- [DATA SHOWN]:

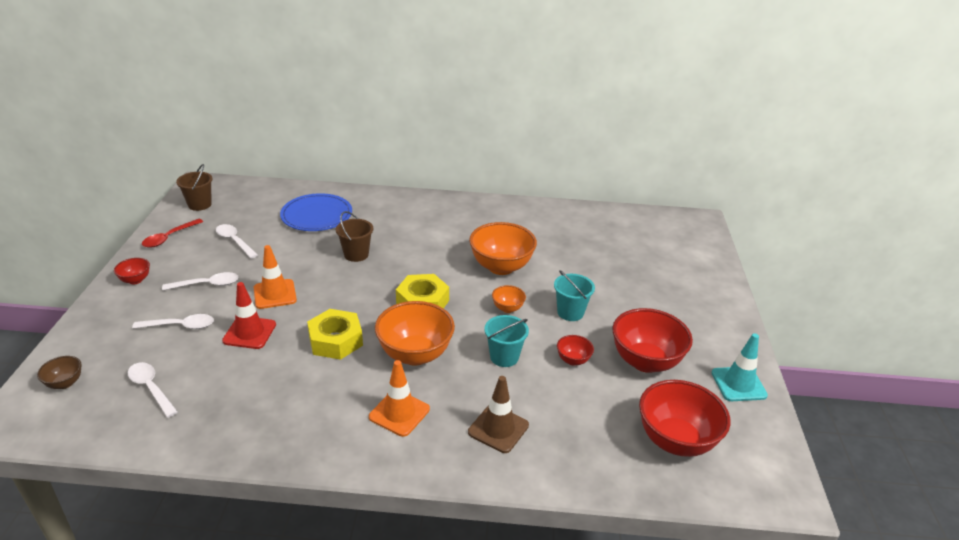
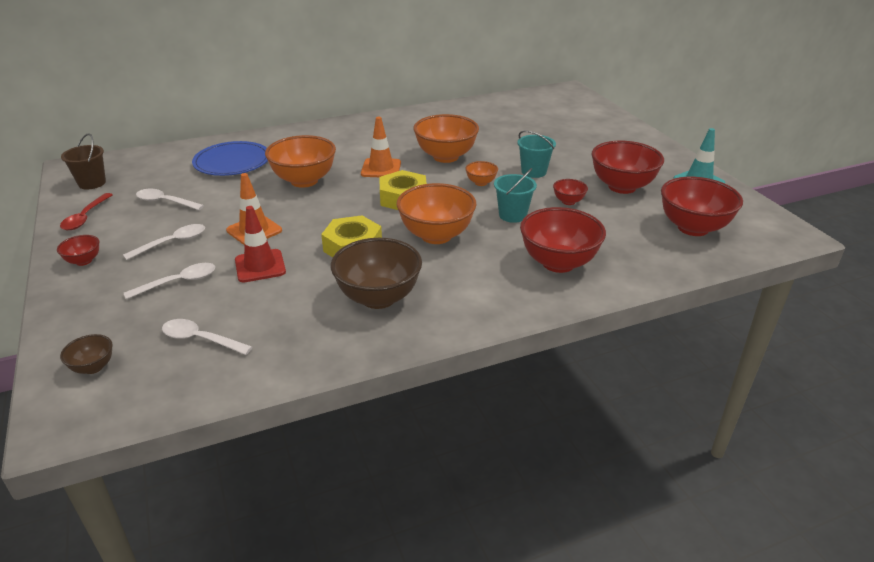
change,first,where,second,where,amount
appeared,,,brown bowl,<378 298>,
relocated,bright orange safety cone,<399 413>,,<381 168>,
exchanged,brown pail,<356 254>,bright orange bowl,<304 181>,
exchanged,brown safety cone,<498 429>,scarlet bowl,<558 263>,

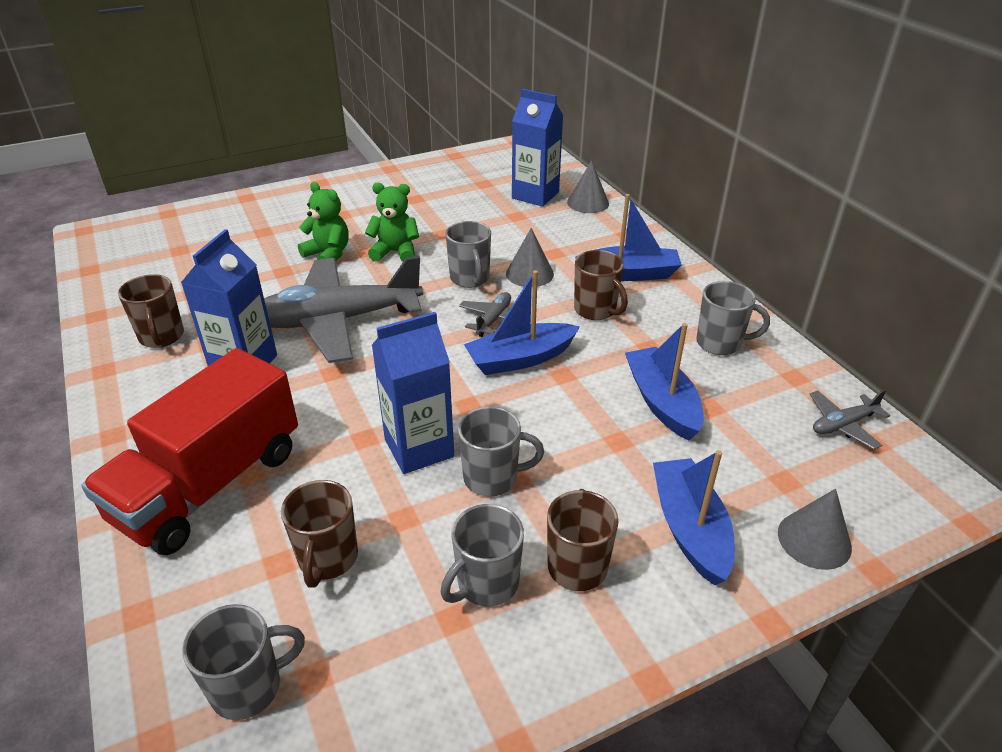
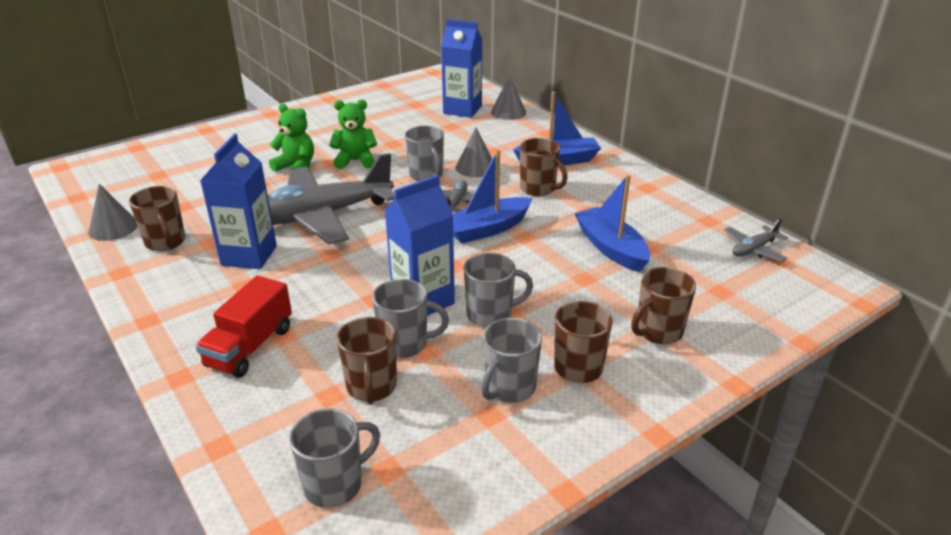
change,first,where,second,where,amount
relocated,grey mug,<720 343>,,<405 344>,
relocated,grey solid cone,<814 540>,,<113 228>,
exchanged,blue toy boat,<690 529>,brown mug,<658 331>,
size,scarlet toy truck,<210 485>,,<250 347>,x0.59

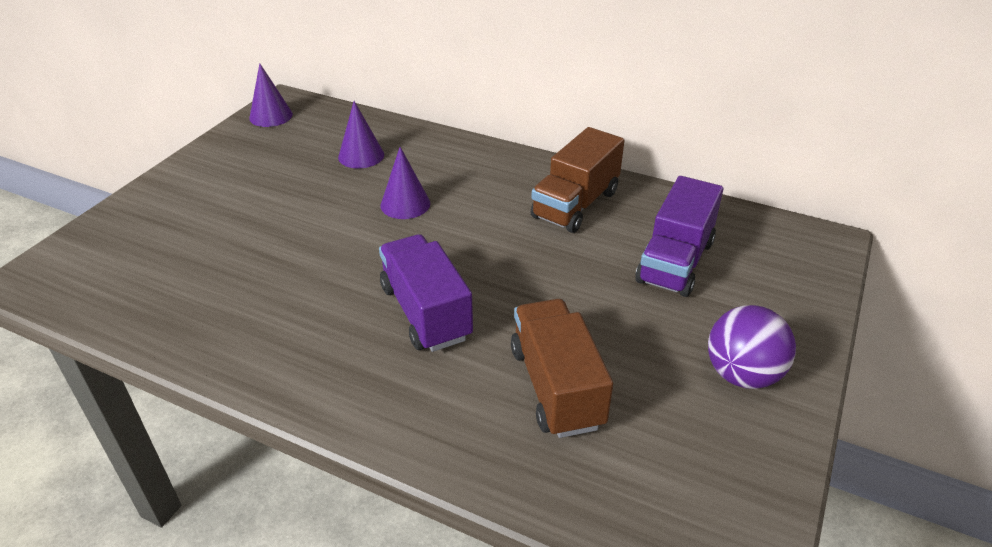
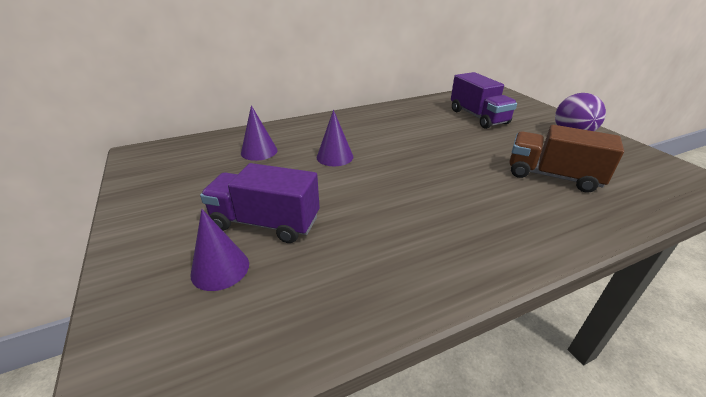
change,first,where,second,where,amount
missing,brown toy truck,<575 204>,,,
relocated,violet solid cone,<271 116>,,<220 268>,
relocated,violet toy truck,<426 312>,,<265 223>,

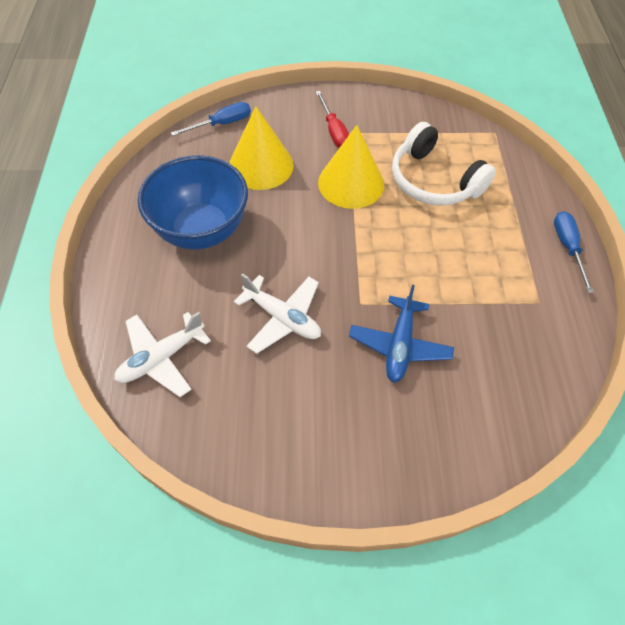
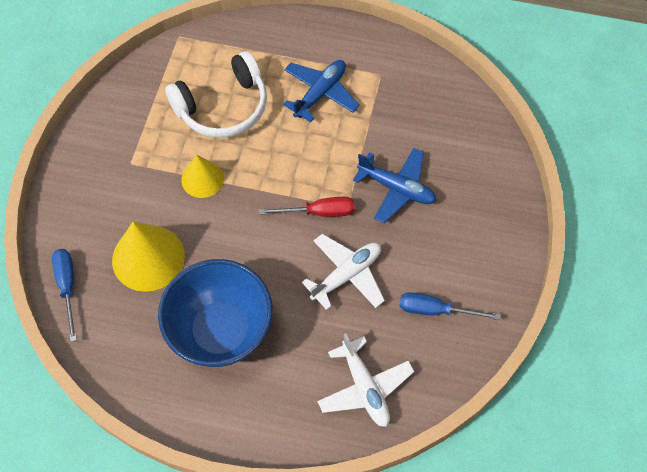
change,first,where,second,where,amount
appeared,,,blue aeroplane,<320 93>,
relocated,scarlet hand screwdriver,<334 131>,,<319 212>,
relocated,blue hand screwdriver,<567 247>,,<435 310>,
size,yellow solid cone,<351 183>,,<202 179>,x0.61

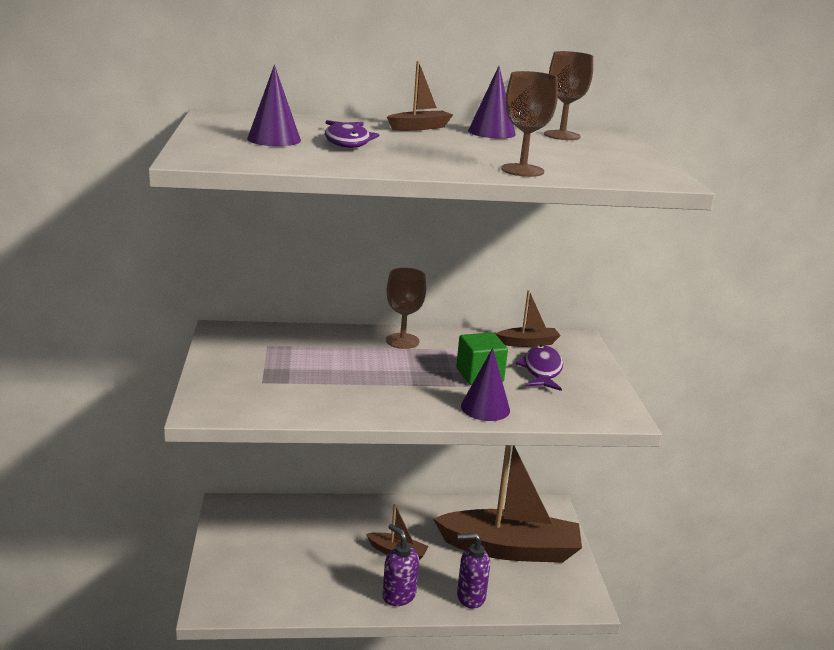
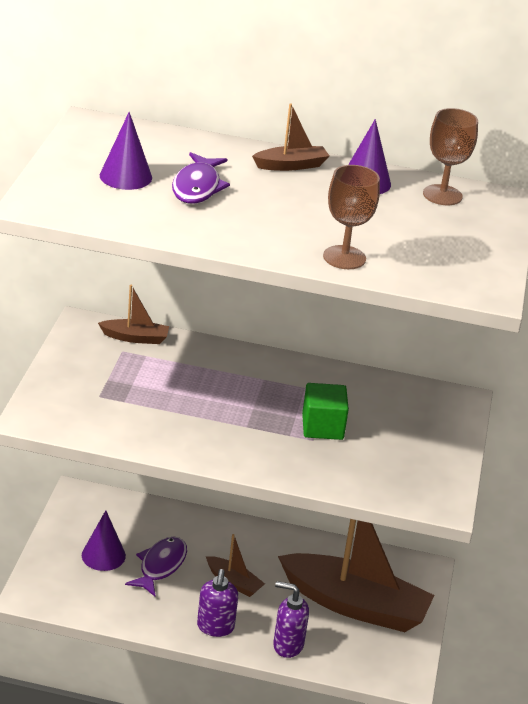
change,first,where,second,where,amount
missing,brown goblet,<402 341>,,,
relocated,violet solid cone,<485 408>,,<103 555>,
relocated,brown toy boat,<528 343>,,<135 338>,
relocated,violet fish figure,<541 370>,,<160 566>,
spun,violet soap pump,<398 596>,,<215 627>,150 degrees counterclockwise

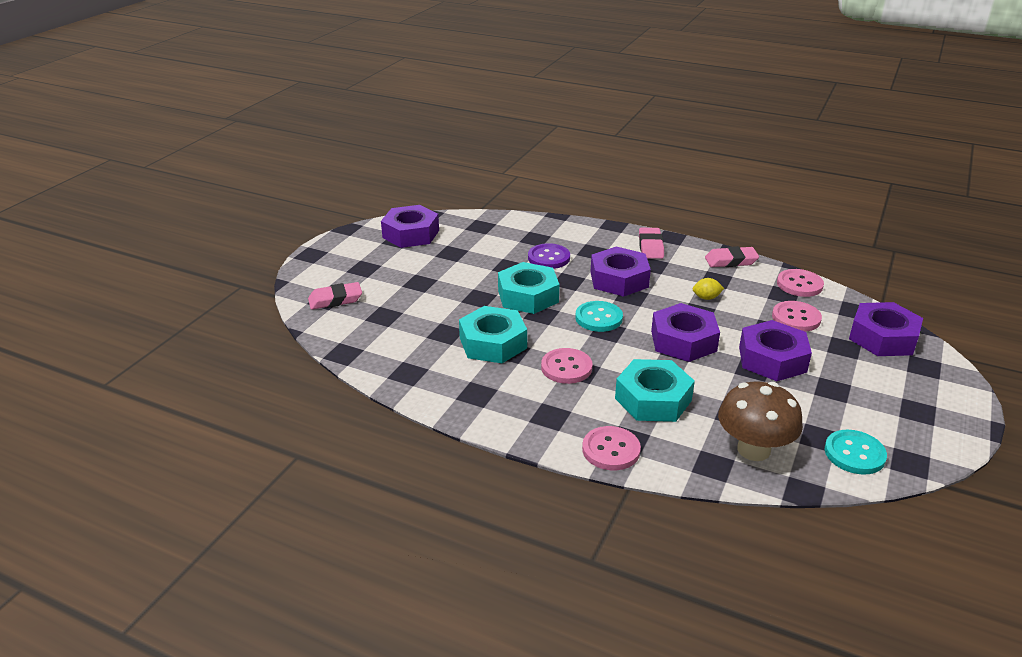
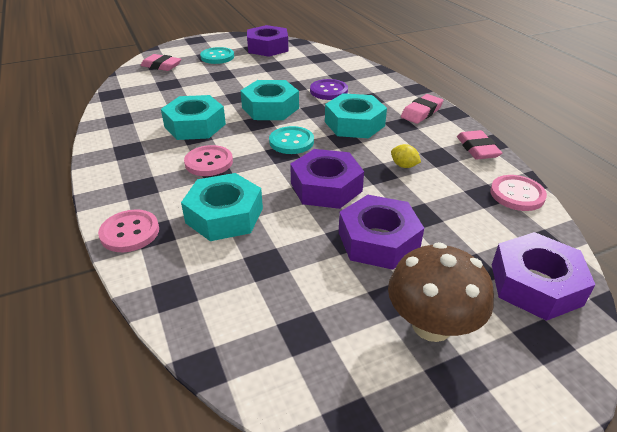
change,first,where,second,where,amount
missing,rosy button,<796 318>,,,
relocated,brown mushroom,<753 450>,,<431 325>,
relocated,teal button,<854 454>,,<217 57>,
colour,violet hexagon nut,<619 279>,teal hexagon nut,<354 124>,
spun,rosy pencil eraser,<731 261>,,<477 149>,45 degrees clockwise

- [EXERCISE DIRECTIONS]: Leave the pictures out, and transcribe each of the records exactly.

- [RESPONSE FOR THIS EXERCISE]:
change,first,where,second,where,amount
appeared,,,brown bowl,<378 298>,
relocated,bright orange safety cone,<399 413>,,<381 168>,
exchanged,brown pail,<356 254>,bright orange bowl,<304 181>,
exchanged,brown safety cone,<498 429>,scarlet bowl,<558 263>,

change,first,where,second,where,amount
relocated,grey mug,<720 343>,,<405 344>,
relocated,grey solid cone,<814 540>,,<113 228>,
exchanged,blue toy boat,<690 529>,brown mug,<658 331>,
size,scarlet toy truck,<210 485>,,<250 347>,x0.59

change,first,where,second,where,amount
missing,brown toy truck,<575 204>,,,
relocated,violet solid cone,<271 116>,,<220 268>,
relocated,violet toy truck,<426 312>,,<265 223>,

change,first,where,second,where,amount
appeared,,,blue aeroplane,<320 93>,
relocated,scarlet hand screwdriver,<334 131>,,<319 212>,
relocated,blue hand screwdriver,<567 247>,,<435 310>,
size,yellow solid cone,<351 183>,,<202 179>,x0.61

change,first,where,second,where,amount
missing,brown goblet,<402 341>,,,
relocated,violet solid cone,<485 408>,,<103 555>,
relocated,brown toy boat,<528 343>,,<135 338>,
relocated,violet fish figure,<541 370>,,<160 566>,
spun,violet soap pump,<398 596>,,<215 627>,150 degrees counterclockwise

change,first,where,second,where,amount
missing,rosy button,<796 318>,,,
relocated,brown mushroom,<753 450>,,<431 325>,
relocated,teal button,<854 454>,,<217 57>,
colour,violet hexagon nut,<619 279>,teal hexagon nut,<354 124>,
spun,rosy pencil eraser,<731 261>,,<477 149>,45 degrees clockwise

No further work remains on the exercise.